What you need to do - Using the listing below, print the line containing "HALL: KY-003 -> A3144", the line containing "DRIVER1: TB6612 -> L9110S", and each line between them, exactly and nothing else. Pictures stay out of the print.

Available data -
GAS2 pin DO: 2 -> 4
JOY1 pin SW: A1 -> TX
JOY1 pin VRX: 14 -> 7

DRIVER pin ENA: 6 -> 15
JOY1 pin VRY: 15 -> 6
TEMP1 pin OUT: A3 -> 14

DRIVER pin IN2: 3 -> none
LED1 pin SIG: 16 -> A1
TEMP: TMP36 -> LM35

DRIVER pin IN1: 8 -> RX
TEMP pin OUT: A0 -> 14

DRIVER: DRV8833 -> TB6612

...

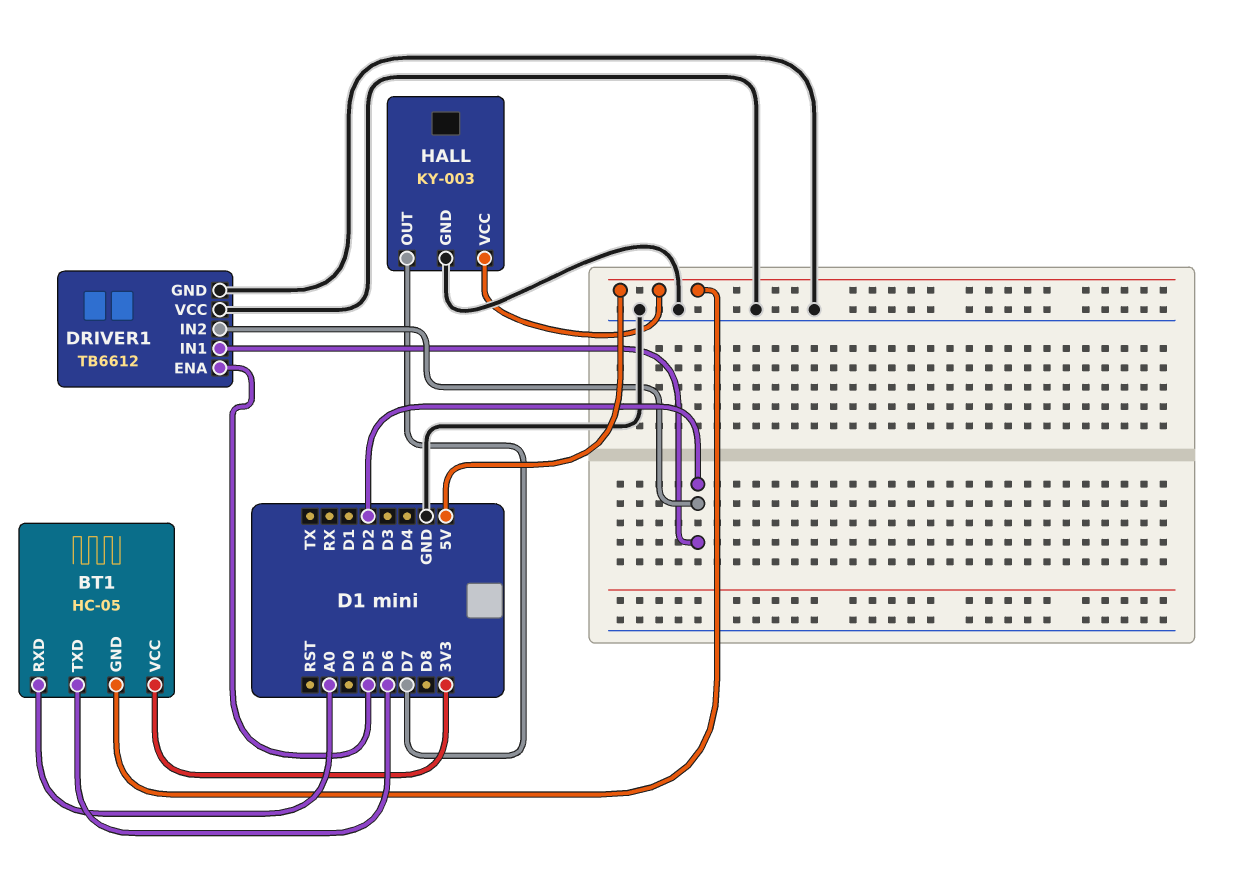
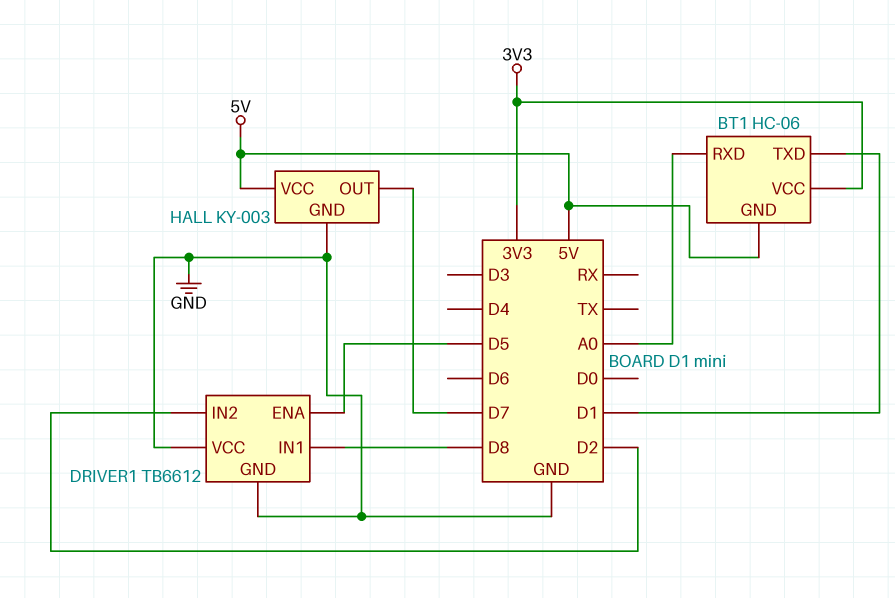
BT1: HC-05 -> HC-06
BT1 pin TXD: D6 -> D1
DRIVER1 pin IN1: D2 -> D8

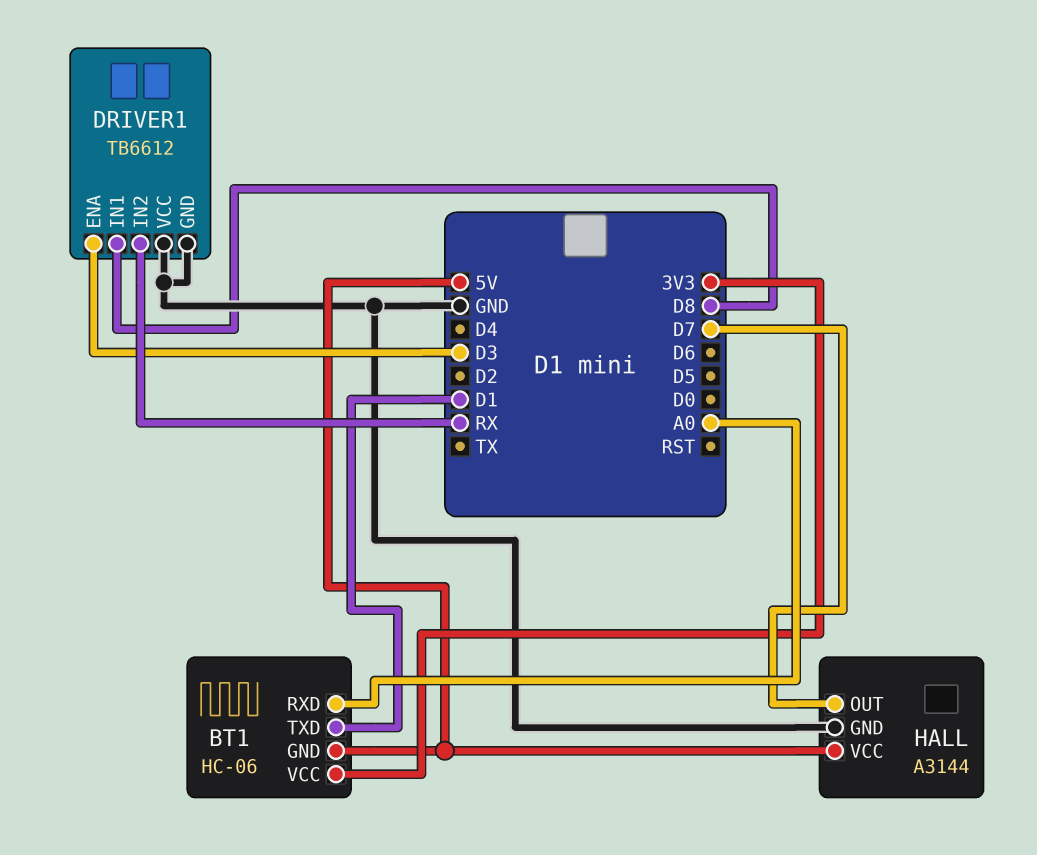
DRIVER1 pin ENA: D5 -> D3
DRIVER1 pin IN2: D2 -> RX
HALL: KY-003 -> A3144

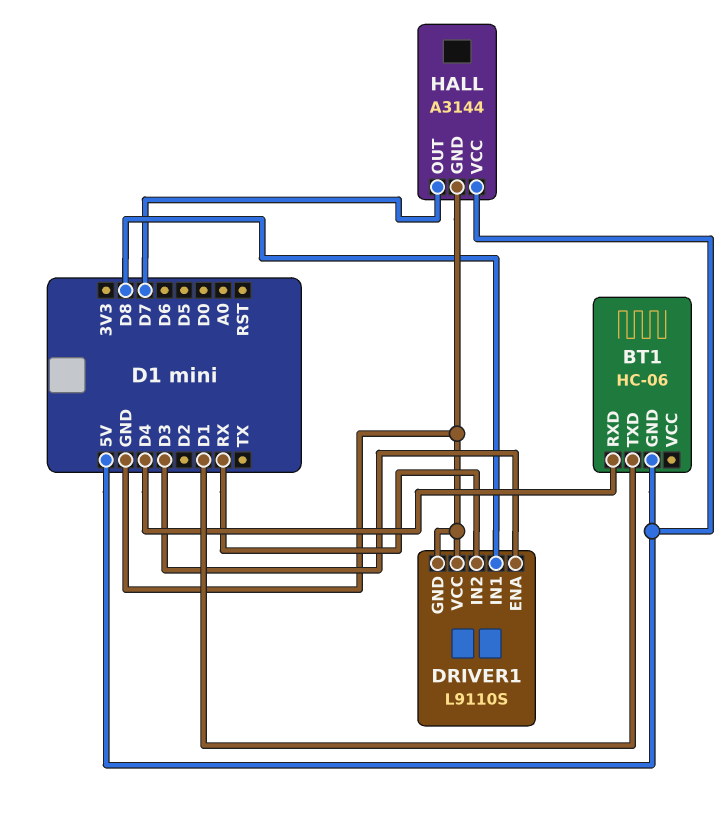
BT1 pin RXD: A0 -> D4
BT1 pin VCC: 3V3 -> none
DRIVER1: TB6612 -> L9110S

Reply -
HALL: KY-003 -> A3144

BT1 pin RXD: A0 -> D4
BT1 pin VCC: 3V3 -> none
DRIVER1: TB6612 -> L9110S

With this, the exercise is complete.